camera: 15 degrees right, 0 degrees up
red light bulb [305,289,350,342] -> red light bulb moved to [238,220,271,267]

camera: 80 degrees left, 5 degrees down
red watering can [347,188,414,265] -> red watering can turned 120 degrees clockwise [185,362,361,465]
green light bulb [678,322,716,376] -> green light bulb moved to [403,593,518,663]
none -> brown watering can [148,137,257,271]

◇ ◇ ◇

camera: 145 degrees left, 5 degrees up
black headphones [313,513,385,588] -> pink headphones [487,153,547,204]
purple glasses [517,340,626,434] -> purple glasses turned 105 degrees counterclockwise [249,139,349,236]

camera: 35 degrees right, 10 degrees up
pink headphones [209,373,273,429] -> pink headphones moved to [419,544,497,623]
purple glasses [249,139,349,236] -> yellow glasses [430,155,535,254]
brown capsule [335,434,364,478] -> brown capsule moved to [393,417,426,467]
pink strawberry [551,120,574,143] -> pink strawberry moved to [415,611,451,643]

◇ ◇ ◇

What is being asked
In the material above, locate the line containing "black headphones [313,513,385,588]" and the line containing "pink strawberry [551,120,574,143]". Transcribe exactly those two lines and every line between them, and nothing more.

Response to the task
black headphones [313,513,385,588] -> pink headphones [487,153,547,204]
purple glasses [517,340,626,434] -> purple glasses turned 105 degrees counterclockwise [249,139,349,236]

camera: 35 degrees right, 10 degrees up
pink headphones [209,373,273,429] -> pink headphones moved to [419,544,497,623]
purple glasses [249,139,349,236] -> yellow glasses [430,155,535,254]
brown capsule [335,434,364,478] -> brown capsule moved to [393,417,426,467]
pink strawberry [551,120,574,143] -> pink strawberry moved to [415,611,451,643]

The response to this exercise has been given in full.